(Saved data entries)
===

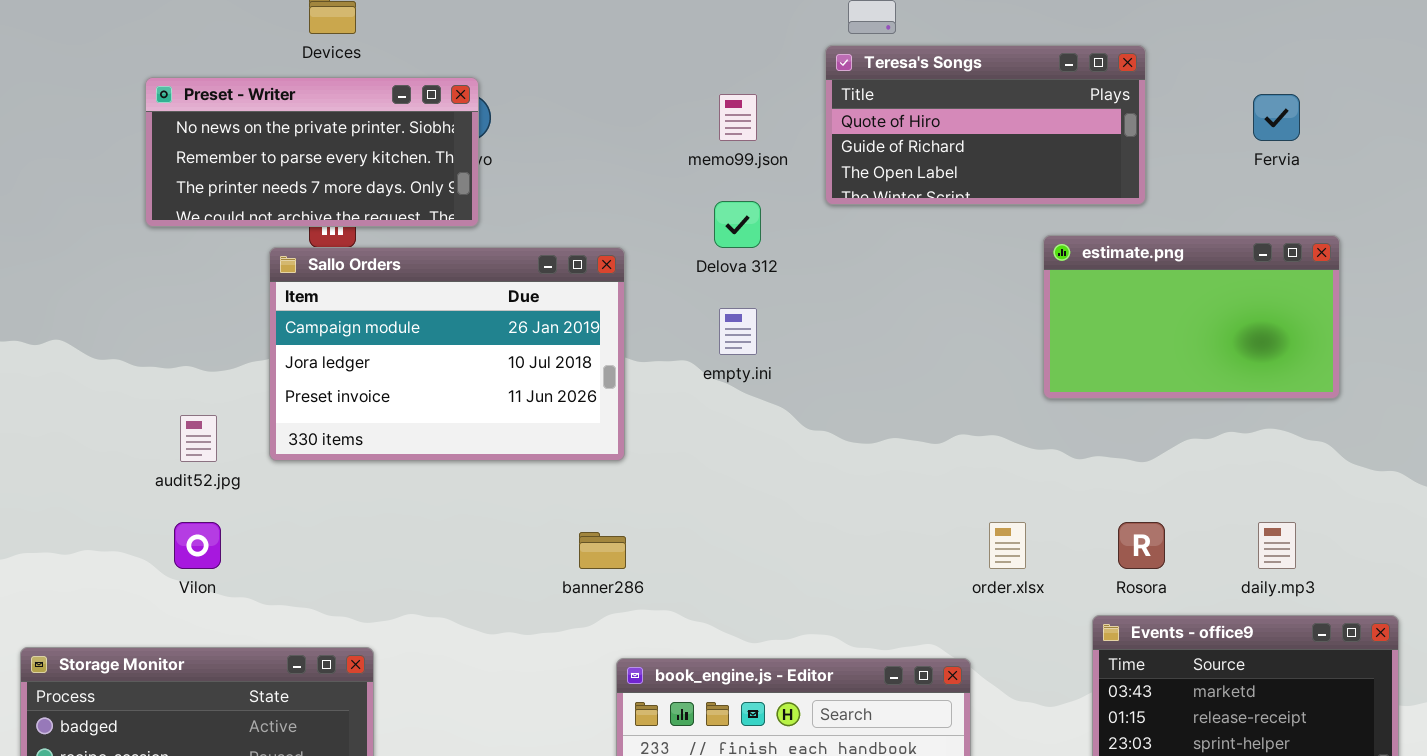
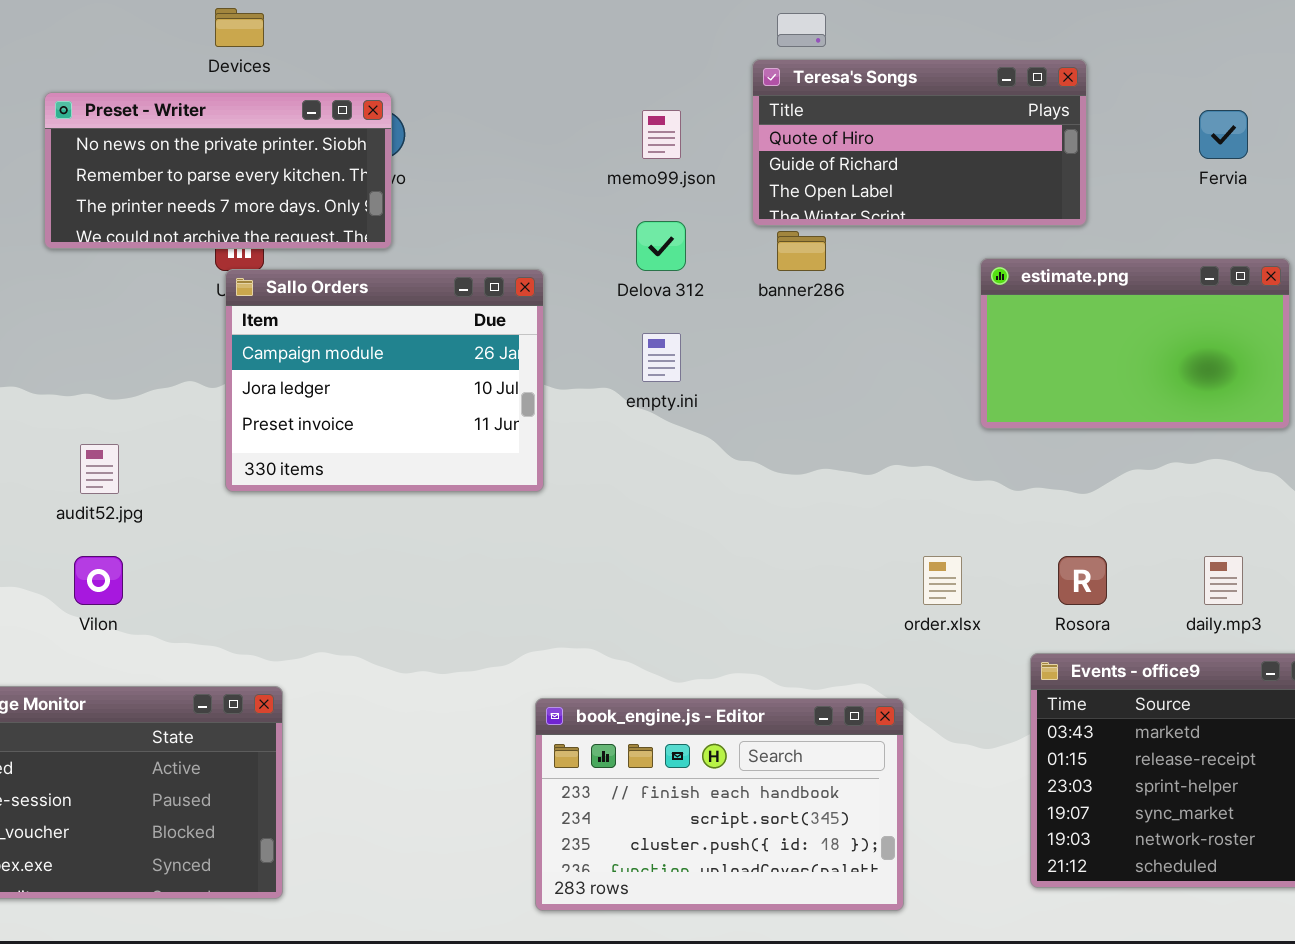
Sallo Orders: [269,247,625,461] -> [225,269,544,492], resized
banner286: [579,532,626,569] -> [777,231,826,271], moved

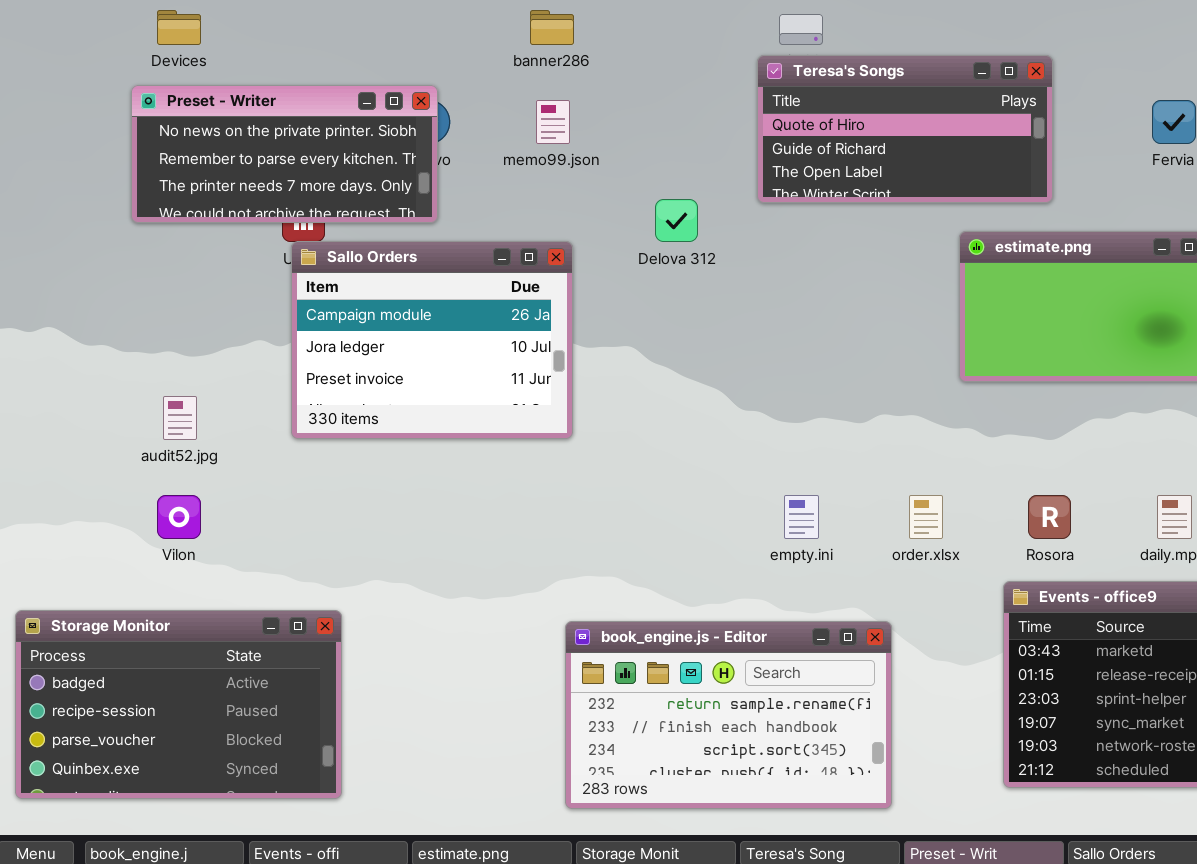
Devices: [215,8,264,47] -> [157,10,201,45], moved
memo99.json: [642,110,681,159] -> [536,100,570,144], moved
banner286: [777,231,826,271] -> [530,10,574,45], moved
empty.ini: [642,333,681,382] -> [784,495,819,539], moved
book_engine.js - Editor: [535,698,904,911] -> [565,621,892,809], scrolled up 1 row

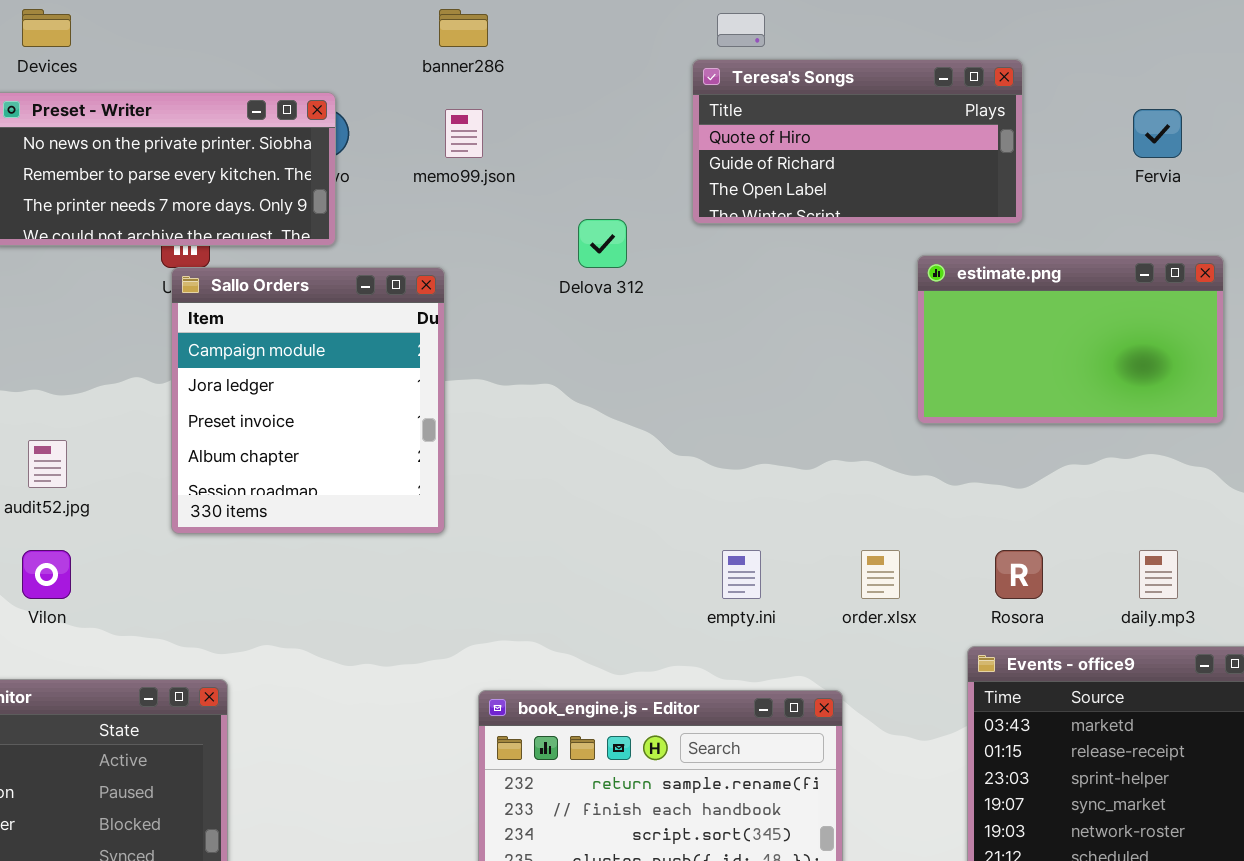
Sallo Orders: [291,241,573,439] -> [171,267,445,534], resized

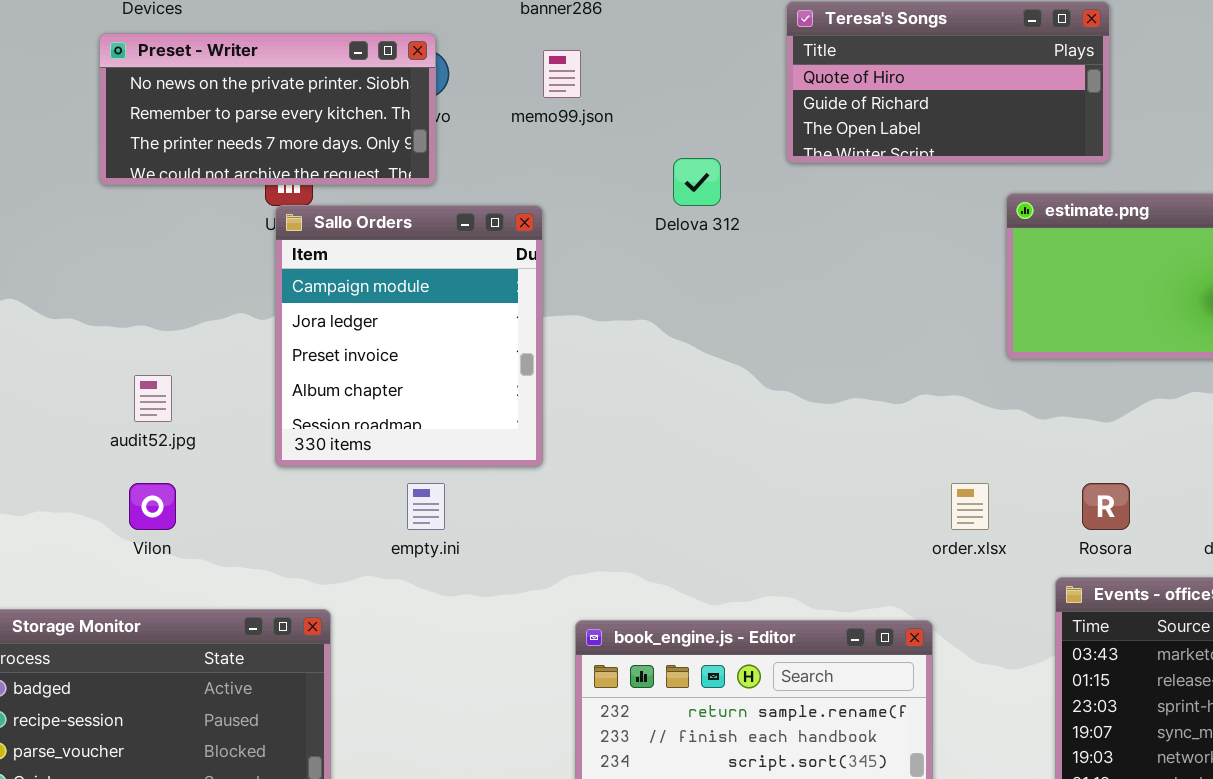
empty.ini: [722,550,761,599] -> [407,483,445,530], moved

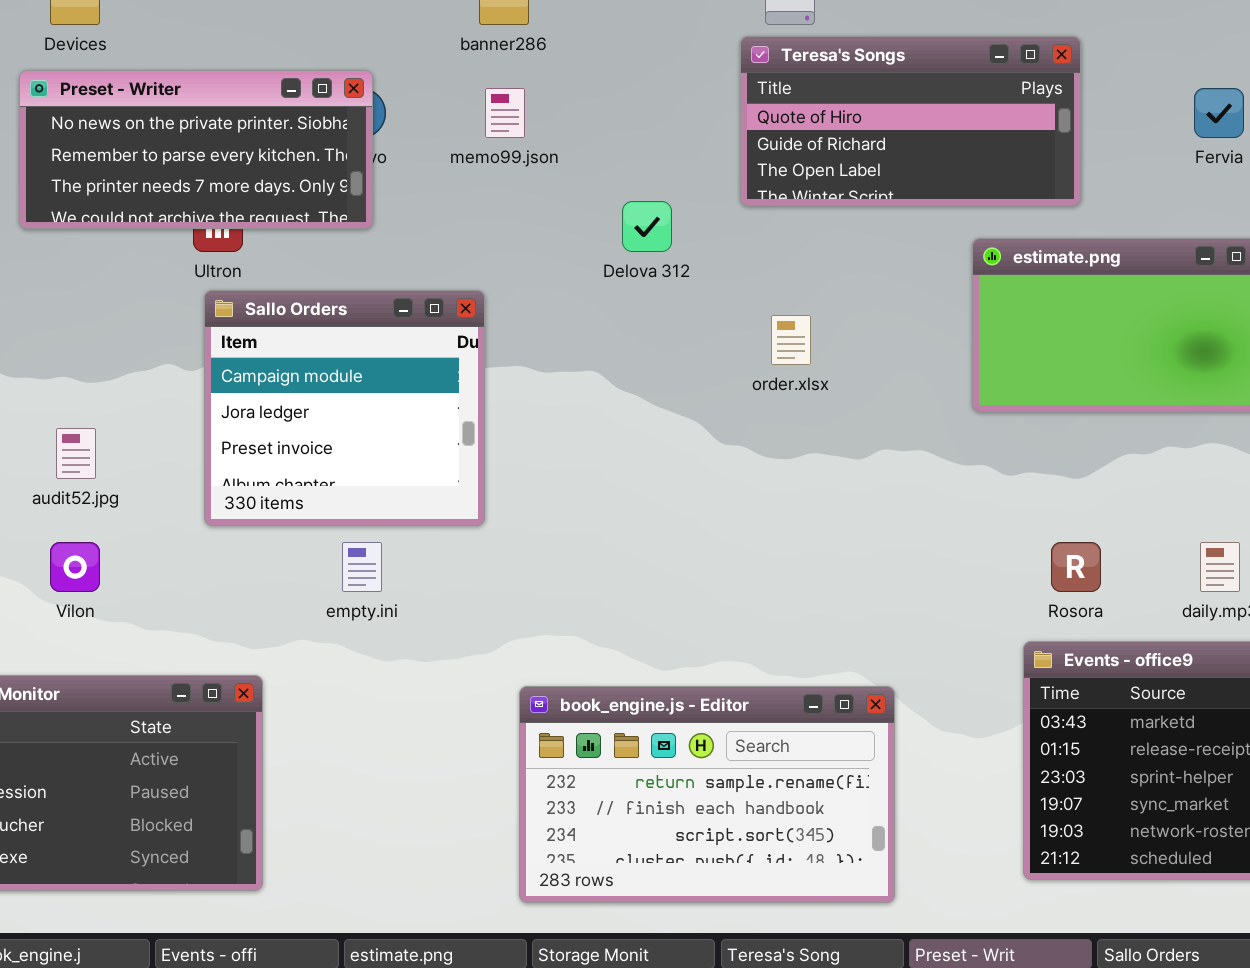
Sallo Orders: [275,205,543,467] -> [204,290,485,526], resized
order.xlsx: [951,483,989,530] -> [771,315,811,365], moved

===

* Work order *
Please give the number of lines above containing "Sallo" and nothing else.

* Completed exercise *
3